**Study material**
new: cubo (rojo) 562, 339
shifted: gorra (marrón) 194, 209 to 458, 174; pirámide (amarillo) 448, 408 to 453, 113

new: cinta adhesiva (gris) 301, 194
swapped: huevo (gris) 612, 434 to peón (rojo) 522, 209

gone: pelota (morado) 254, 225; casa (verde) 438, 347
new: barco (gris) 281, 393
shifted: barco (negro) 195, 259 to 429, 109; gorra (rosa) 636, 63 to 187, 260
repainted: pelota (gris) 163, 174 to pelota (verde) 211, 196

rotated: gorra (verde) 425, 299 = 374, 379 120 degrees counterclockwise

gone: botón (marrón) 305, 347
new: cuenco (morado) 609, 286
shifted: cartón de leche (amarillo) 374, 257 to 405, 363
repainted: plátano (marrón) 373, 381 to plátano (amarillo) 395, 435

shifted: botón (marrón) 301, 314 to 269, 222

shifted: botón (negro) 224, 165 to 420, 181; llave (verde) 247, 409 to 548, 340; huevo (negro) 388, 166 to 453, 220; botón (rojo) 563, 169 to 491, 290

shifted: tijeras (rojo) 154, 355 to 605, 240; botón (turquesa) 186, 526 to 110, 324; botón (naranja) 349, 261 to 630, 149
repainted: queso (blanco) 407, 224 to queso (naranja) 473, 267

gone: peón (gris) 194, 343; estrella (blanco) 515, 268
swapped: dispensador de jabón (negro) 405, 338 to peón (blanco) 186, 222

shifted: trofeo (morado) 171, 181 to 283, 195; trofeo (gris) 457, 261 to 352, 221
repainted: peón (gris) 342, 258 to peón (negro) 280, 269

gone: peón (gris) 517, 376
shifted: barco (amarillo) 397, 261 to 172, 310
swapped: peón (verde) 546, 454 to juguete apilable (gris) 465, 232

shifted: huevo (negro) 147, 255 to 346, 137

**Exercise goal**
Check each line above for the word "rojo", and copy the lines where it appears.

**Final answer**
new: cubo (rojo) 562, 339
swapped: huevo (gris) 612, 434 to peón (rojo) 522, 209
shifted: botón (negro) 224, 165 to 420, 181; llave (verde) 247, 409 to 548, 340; huevo (negro) 388, 166 to 453, 220; botón (rojo) 563, 169 to 491, 290
shifted: tijeras (rojo) 154, 355 to 605, 240; botón (turquesa) 186, 526 to 110, 324; botón (naranja) 349, 261 to 630, 149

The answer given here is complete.